* **SUPPLIED DATA**
▽

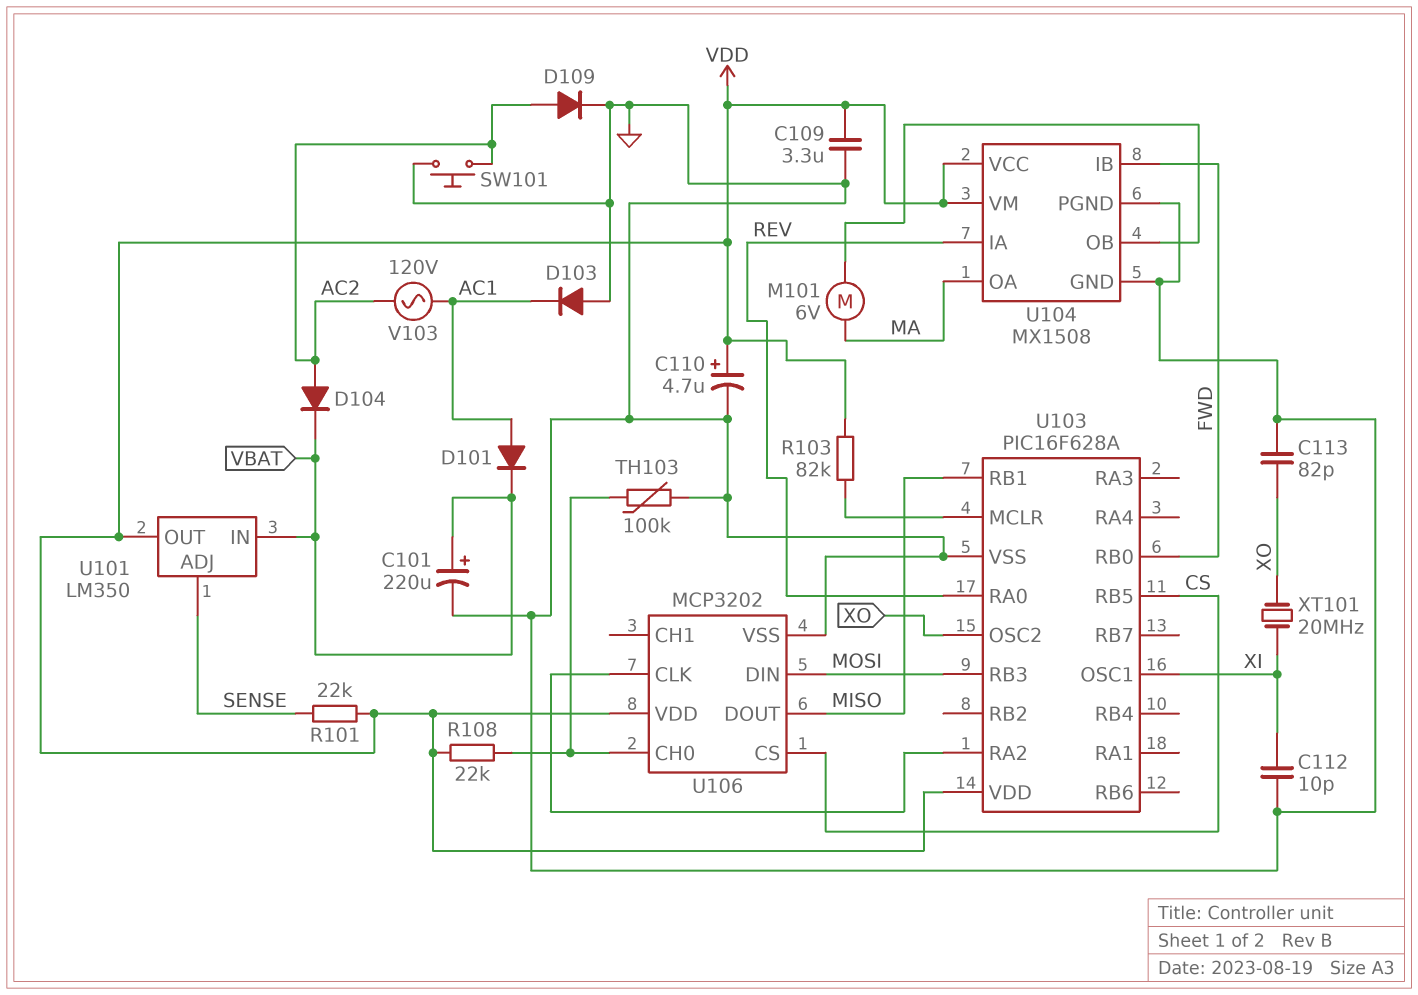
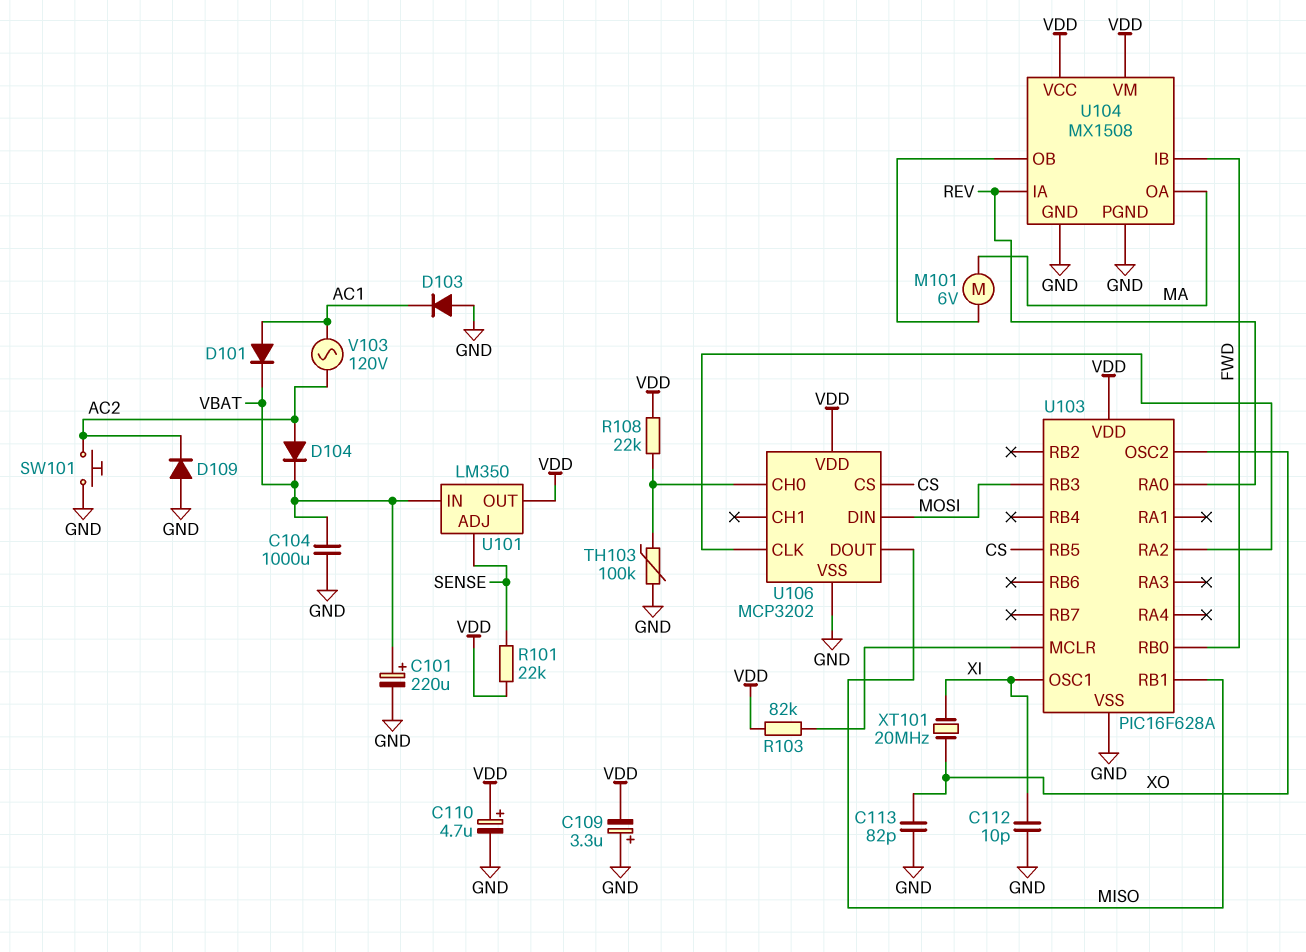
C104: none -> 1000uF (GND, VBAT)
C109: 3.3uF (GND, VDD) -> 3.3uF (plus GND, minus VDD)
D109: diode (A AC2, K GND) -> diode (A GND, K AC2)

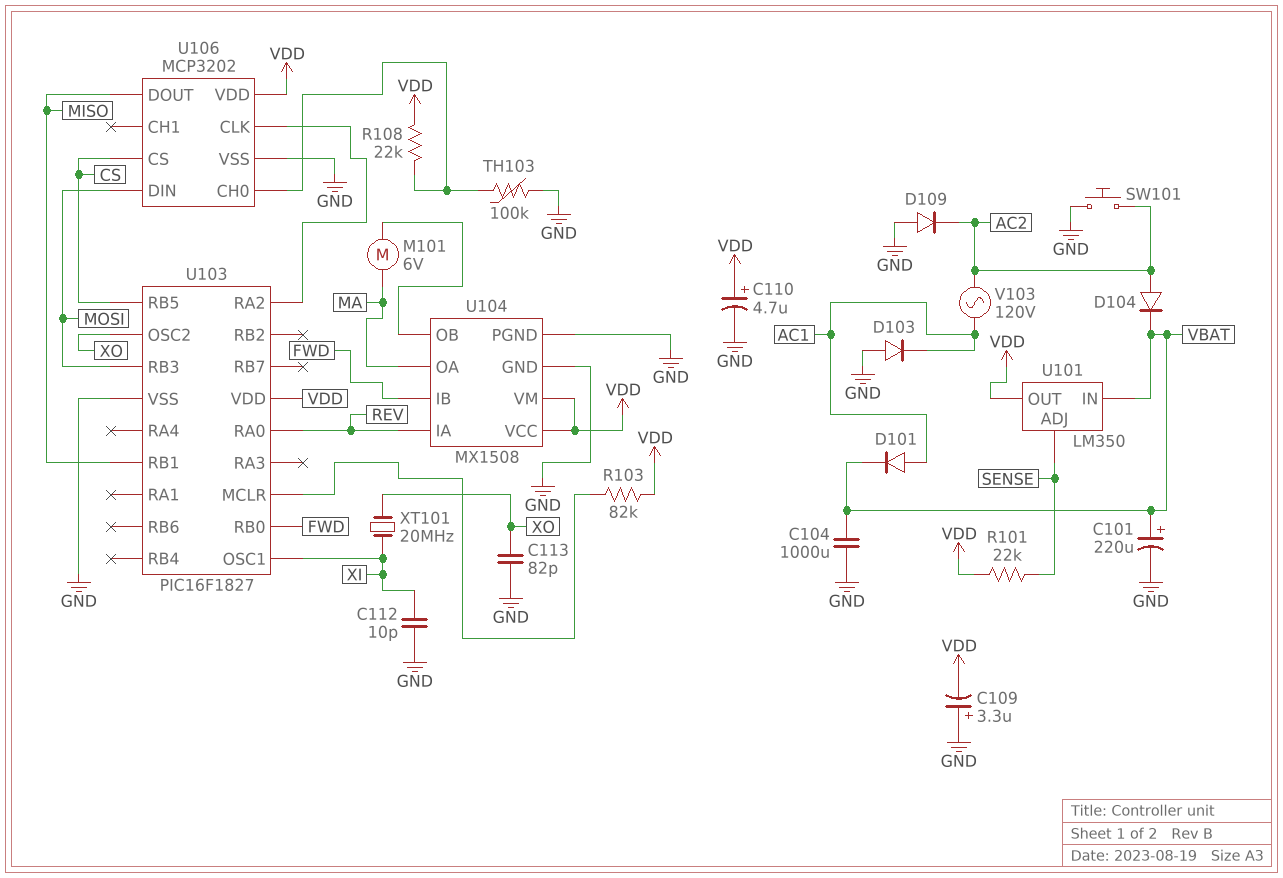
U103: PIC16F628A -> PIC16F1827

△
▽

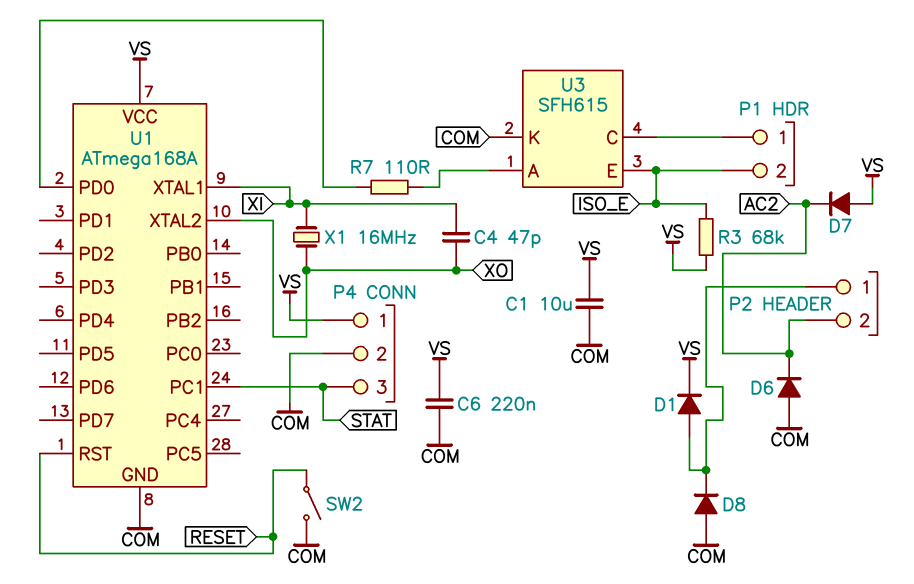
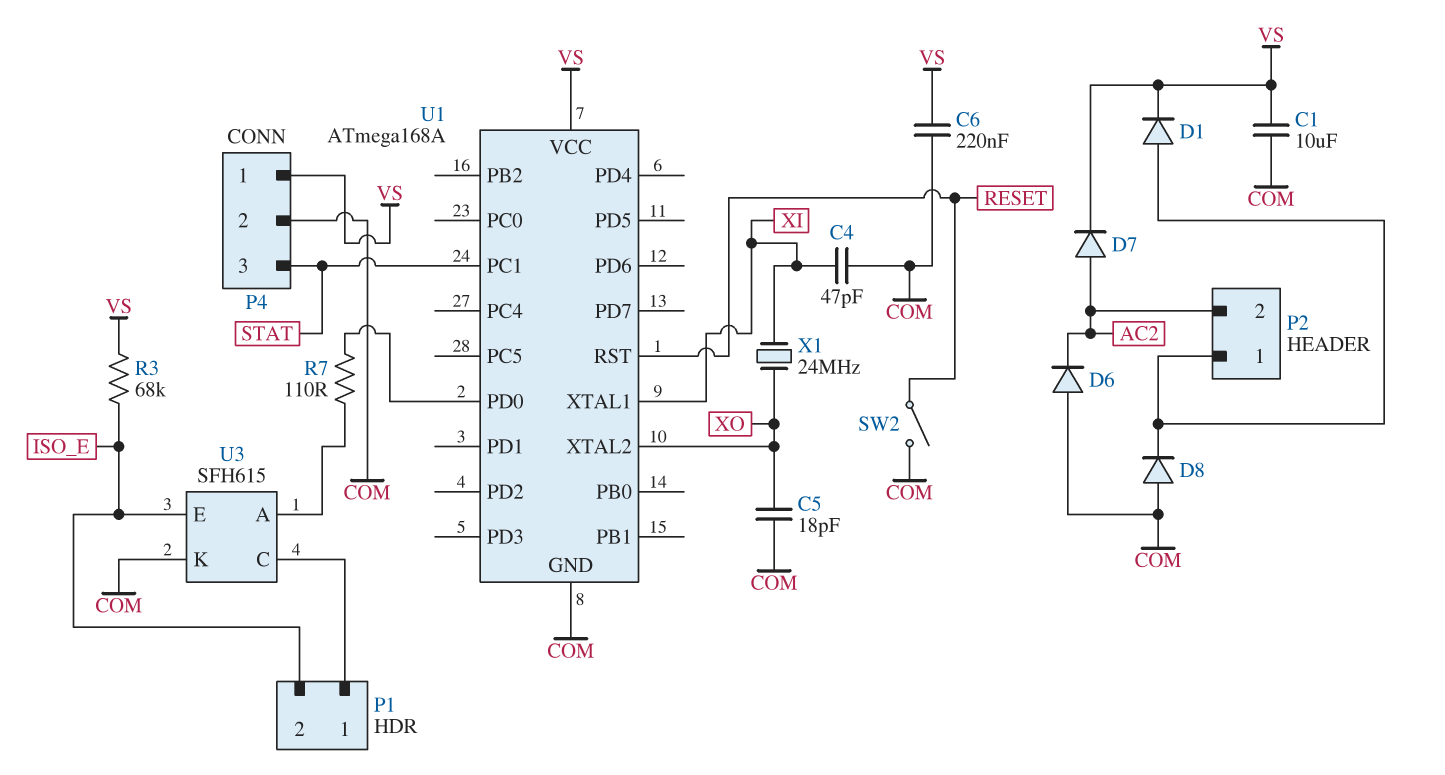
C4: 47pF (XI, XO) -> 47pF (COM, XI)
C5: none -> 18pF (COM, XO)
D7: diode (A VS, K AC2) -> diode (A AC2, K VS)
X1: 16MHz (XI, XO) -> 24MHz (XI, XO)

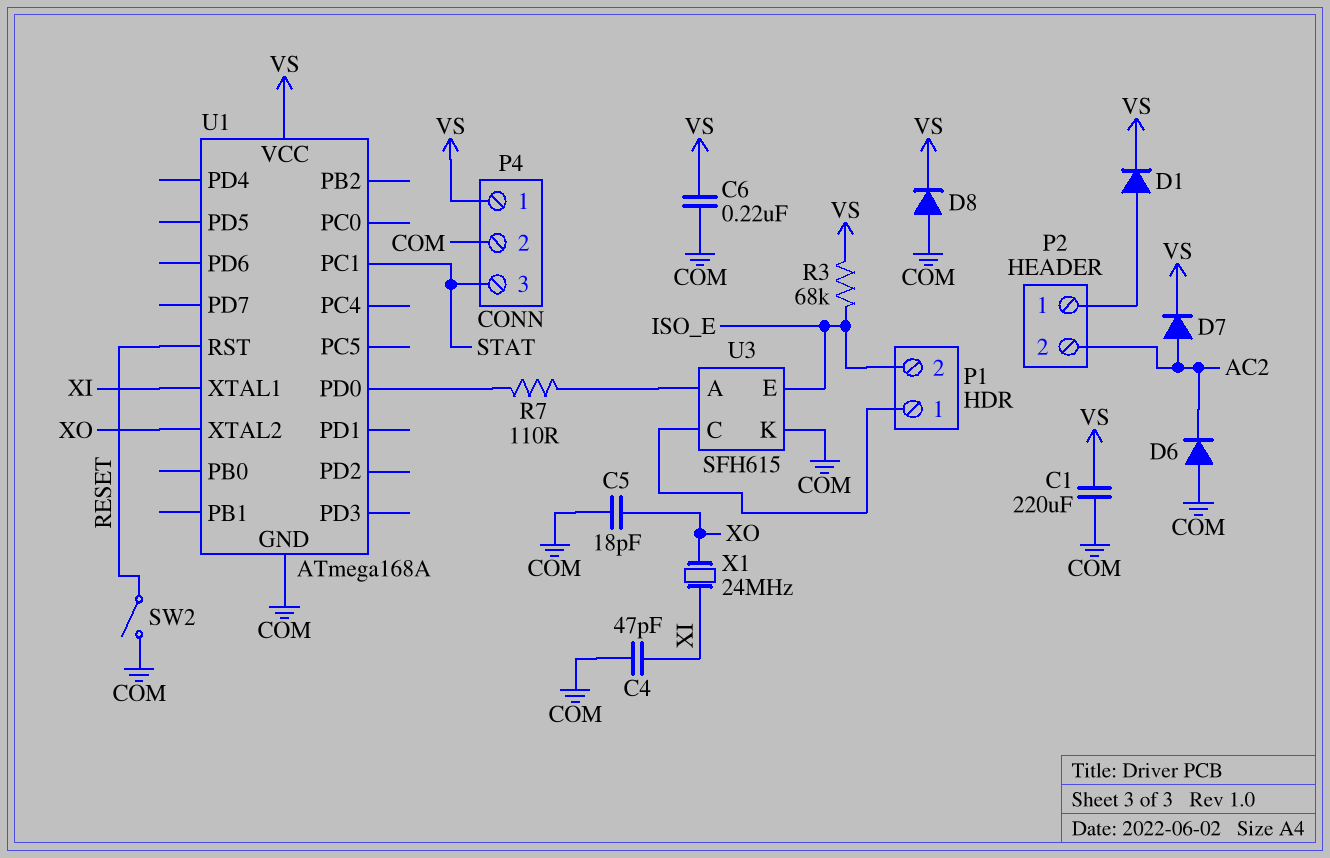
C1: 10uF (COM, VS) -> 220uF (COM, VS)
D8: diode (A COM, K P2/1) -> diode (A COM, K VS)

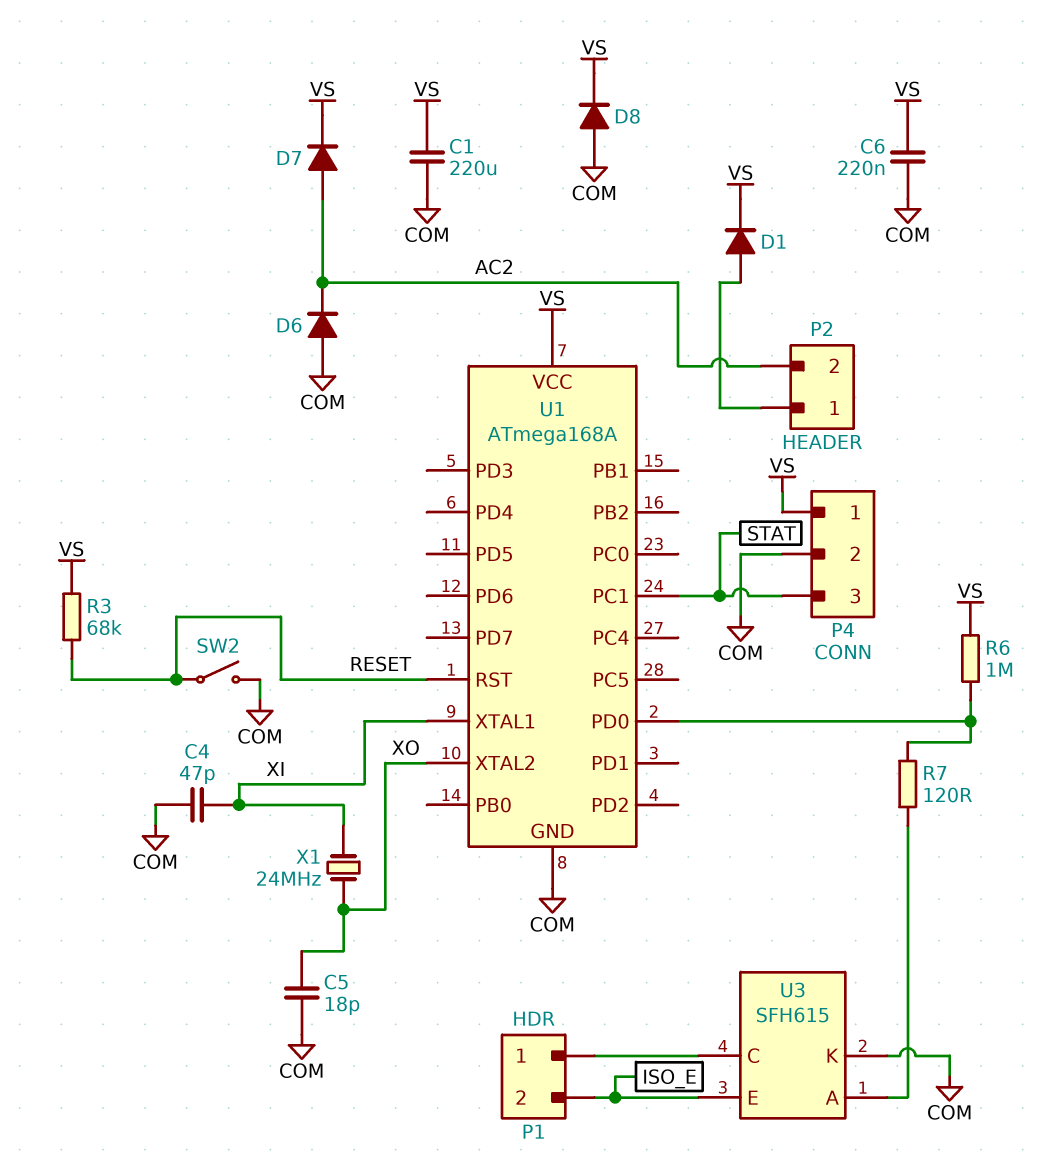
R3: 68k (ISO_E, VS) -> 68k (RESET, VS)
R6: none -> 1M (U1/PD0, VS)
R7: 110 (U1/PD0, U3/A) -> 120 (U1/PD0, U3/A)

△
▽

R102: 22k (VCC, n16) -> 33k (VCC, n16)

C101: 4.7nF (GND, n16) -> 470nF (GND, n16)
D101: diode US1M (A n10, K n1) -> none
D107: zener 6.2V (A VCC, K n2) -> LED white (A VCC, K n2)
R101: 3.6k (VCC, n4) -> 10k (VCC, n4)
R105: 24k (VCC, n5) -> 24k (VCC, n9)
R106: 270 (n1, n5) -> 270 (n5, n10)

△

All that is wanted is the lines above between the one containing "C104: none -> 1000uF (GND, VBAT)" and the one containing "U103: PIC16F628A -> PIC16F1827", inclusive, restated word for word, with pictures omitted.

C104: none -> 1000uF (GND, VBAT)
C109: 3.3uF (GND, VDD) -> 3.3uF (plus GND, minus VDD)
D109: diode (A AC2, K GND) -> diode (A GND, K AC2)

U103: PIC16F628A -> PIC16F1827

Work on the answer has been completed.